» **Task description**: Would you repeat every line below exactly, please?

» **Saved entries**:
_ _ _ _
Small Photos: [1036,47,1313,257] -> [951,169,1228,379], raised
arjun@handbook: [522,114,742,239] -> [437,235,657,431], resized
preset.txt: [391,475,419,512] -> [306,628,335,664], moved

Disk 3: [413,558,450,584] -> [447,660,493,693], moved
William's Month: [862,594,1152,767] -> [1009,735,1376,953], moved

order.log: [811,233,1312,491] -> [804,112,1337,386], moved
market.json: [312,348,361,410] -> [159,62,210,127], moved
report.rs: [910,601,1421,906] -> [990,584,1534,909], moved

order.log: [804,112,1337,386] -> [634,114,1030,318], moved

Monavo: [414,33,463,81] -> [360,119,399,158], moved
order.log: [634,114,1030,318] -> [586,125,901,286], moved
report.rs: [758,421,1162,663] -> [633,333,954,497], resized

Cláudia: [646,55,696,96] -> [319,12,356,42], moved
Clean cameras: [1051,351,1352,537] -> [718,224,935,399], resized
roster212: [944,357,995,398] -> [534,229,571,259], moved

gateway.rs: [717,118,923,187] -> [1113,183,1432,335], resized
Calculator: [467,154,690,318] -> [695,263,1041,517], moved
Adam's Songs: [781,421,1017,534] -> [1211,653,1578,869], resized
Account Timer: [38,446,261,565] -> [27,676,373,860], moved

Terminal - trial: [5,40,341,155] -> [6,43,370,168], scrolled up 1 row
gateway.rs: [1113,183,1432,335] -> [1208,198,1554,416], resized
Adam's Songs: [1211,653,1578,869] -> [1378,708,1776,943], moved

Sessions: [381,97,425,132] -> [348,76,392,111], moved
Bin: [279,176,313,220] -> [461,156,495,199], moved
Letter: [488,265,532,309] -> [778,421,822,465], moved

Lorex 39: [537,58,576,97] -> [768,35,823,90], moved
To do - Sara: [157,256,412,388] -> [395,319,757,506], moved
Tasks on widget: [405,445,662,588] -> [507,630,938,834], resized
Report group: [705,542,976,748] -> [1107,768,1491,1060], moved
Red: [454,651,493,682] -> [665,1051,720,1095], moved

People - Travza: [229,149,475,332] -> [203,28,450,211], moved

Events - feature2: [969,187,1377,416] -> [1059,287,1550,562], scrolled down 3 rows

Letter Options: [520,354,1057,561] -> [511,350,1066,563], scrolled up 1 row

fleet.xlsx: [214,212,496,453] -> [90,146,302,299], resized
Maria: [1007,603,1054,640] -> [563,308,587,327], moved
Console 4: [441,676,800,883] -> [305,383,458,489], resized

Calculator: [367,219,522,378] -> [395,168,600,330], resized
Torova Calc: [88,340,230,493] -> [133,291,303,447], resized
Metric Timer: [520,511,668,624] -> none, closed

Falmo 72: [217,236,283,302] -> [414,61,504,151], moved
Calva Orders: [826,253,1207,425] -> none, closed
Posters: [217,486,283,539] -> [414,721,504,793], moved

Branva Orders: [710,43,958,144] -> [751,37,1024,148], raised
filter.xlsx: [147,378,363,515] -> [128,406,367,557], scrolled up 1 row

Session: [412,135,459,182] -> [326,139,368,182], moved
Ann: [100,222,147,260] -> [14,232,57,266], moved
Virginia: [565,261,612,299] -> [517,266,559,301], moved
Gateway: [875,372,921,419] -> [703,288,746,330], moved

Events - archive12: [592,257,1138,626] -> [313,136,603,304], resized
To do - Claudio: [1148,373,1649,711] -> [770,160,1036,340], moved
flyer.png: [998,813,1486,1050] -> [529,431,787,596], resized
_ _ _ _
» **Answer box**:
Small Photos: [1036,47,1313,257] -> [951,169,1228,379], raised
arjun@handbook: [522,114,742,239] -> [437,235,657,431], resized
preset.txt: [391,475,419,512] -> [306,628,335,664], moved

Disk 3: [413,558,450,584] -> [447,660,493,693], moved
William's Month: [862,594,1152,767] -> [1009,735,1376,953], moved

order.log: [811,233,1312,491] -> [804,112,1337,386], moved
market.json: [312,348,361,410] -> [159,62,210,127], moved
report.rs: [910,601,1421,906] -> [990,584,1534,909], moved

order.log: [804,112,1337,386] -> [634,114,1030,318], moved

Monavo: [414,33,463,81] -> [360,119,399,158], moved
order.log: [634,114,1030,318] -> [586,125,901,286], moved
report.rs: [758,421,1162,663] -> [633,333,954,497], resized

Cláudia: [646,55,696,96] -> [319,12,356,42], moved
Clean cameras: [1051,351,1352,537] -> [718,224,935,399], resized
roster212: [944,357,995,398] -> [534,229,571,259], moved

gateway.rs: [717,118,923,187] -> [1113,183,1432,335], resized
Calculator: [467,154,690,318] -> [695,263,1041,517], moved
Adam's Songs: [781,421,1017,534] -> [1211,653,1578,869], resized
Account Timer: [38,446,261,565] -> [27,676,373,860], moved

Terminal - trial: [5,40,341,155] -> [6,43,370,168], scrolled up 1 row
gateway.rs: [1113,183,1432,335] -> [1208,198,1554,416], resized
Adam's Songs: [1211,653,1578,869] -> [1378,708,1776,943], moved

Sessions: [381,97,425,132] -> [348,76,392,111], moved
Bin: [279,176,313,220] -> [461,156,495,199], moved
Letter: [488,265,532,309] -> [778,421,822,465], moved

Lorex 39: [537,58,576,97] -> [768,35,823,90], moved
To do - Sara: [157,256,412,388] -> [395,319,757,506], moved
Tasks on widget: [405,445,662,588] -> [507,630,938,834], resized
Report group: [705,542,976,748] -> [1107,768,1491,1060], moved
Red: [454,651,493,682] -> [665,1051,720,1095], moved

People - Travza: [229,149,475,332] -> [203,28,450,211], moved

Events - feature2: [969,187,1377,416] -> [1059,287,1550,562], scrolled down 3 rows

Letter Options: [520,354,1057,561] -> [511,350,1066,563], scrolled up 1 row

fleet.xlsx: [214,212,496,453] -> [90,146,302,299], resized
Maria: [1007,603,1054,640] -> [563,308,587,327], moved
Console 4: [441,676,800,883] -> [305,383,458,489], resized

Calculator: [367,219,522,378] -> [395,168,600,330], resized
Torova Calc: [88,340,230,493] -> [133,291,303,447], resized
Metric Timer: [520,511,668,624] -> none, closed

Falmo 72: [217,236,283,302] -> [414,61,504,151], moved
Calva Orders: [826,253,1207,425] -> none, closed
Posters: [217,486,283,539] -> [414,721,504,793], moved

Branva Orders: [710,43,958,144] -> [751,37,1024,148], raised
filter.xlsx: [147,378,363,515] -> [128,406,367,557], scrolled up 1 row

Session: [412,135,459,182] -> [326,139,368,182], moved
Ann: [100,222,147,260] -> [14,232,57,266], moved
Virginia: [565,261,612,299] -> [517,266,559,301], moved
Gateway: [875,372,921,419] -> [703,288,746,330], moved

Events - archive12: [592,257,1138,626] -> [313,136,603,304], resized
To do - Claudio: [1148,373,1649,711] -> [770,160,1036,340], moved
flyer.png: [998,813,1486,1050] -> [529,431,787,596], resized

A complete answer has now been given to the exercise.